▶ **Your goal**: Repeat, without any change, the entries presented below.
-- BEGIN Given data --
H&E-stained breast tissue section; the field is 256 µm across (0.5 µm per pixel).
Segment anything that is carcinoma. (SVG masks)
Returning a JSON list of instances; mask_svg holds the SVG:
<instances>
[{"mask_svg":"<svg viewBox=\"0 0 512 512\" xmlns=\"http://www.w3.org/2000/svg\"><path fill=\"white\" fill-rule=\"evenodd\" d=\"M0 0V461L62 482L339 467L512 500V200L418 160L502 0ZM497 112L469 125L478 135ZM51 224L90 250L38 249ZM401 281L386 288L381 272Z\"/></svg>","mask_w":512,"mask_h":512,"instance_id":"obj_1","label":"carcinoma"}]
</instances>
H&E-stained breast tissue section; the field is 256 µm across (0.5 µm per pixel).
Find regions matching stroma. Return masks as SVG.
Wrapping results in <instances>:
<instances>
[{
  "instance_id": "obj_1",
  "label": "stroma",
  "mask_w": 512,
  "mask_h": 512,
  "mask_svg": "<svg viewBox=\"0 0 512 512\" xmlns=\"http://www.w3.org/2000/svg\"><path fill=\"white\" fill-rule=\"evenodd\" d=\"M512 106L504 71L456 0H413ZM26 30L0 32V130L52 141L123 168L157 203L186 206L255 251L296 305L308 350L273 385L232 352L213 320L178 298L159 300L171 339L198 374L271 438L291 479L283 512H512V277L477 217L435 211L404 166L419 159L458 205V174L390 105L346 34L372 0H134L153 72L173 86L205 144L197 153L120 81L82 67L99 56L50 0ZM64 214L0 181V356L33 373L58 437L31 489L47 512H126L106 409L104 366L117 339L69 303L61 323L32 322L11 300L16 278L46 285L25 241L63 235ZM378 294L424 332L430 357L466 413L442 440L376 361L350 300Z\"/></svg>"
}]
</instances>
-- END Given data --
▶ **Task output**:
H&E-stained breast tissue section; the field is 256 µm across (0.5 µm per pixel).
Segment anything that is carcinoma. (SVG masks)
Returning a JSON list of instances; mask_svg holds the SVG:
<instances>
[{"mask_svg":"<svg viewBox=\"0 0 512 512\" xmlns=\"http://www.w3.org/2000/svg\"><path fill=\"white\" fill-rule=\"evenodd\" d=\"M0 0V461L62 482L339 467L512 500V200L418 160L502 0ZM497 112L469 125L478 135ZM51 224L90 250L38 249ZM401 281L386 288L381 272Z\"/></svg>","mask_w":512,"mask_h":512,"instance_id":"obj_1","label":"carcinoma"}]
</instances>
H&E-stained breast tissue section; the field is 256 µm across (0.5 µm per pixel).
Find regions matching stroma. Return masks as SVG.
Wrapping results in <instances>:
<instances>
[{
  "instance_id": "obj_1",
  "label": "stroma",
  "mask_w": 512,
  "mask_h": 512,
  "mask_svg": "<svg viewBox=\"0 0 512 512\" xmlns=\"http://www.w3.org/2000/svg\"><path fill=\"white\" fill-rule=\"evenodd\" d=\"M512 106L504 71L456 0H413ZM26 30L0 32V130L52 141L123 168L157 203L186 206L255 251L296 305L308 350L273 385L232 352L213 320L178 298L159 300L171 339L198 374L271 438L291 479L283 512H512V277L477 217L435 211L404 166L419 159L458 205V174L390 105L346 34L372 0H134L153 72L173 86L205 144L197 153L120 81L82 67L99 56L50 0ZM64 214L0 181V356L33 373L58 437L31 489L47 512H126L106 409L104 366L117 339L69 303L61 323L32 322L11 300L16 278L46 285L25 241L63 235ZM378 294L424 332L430 357L466 413L442 440L376 361L350 300Z\"/></svg>"
}]
</instances>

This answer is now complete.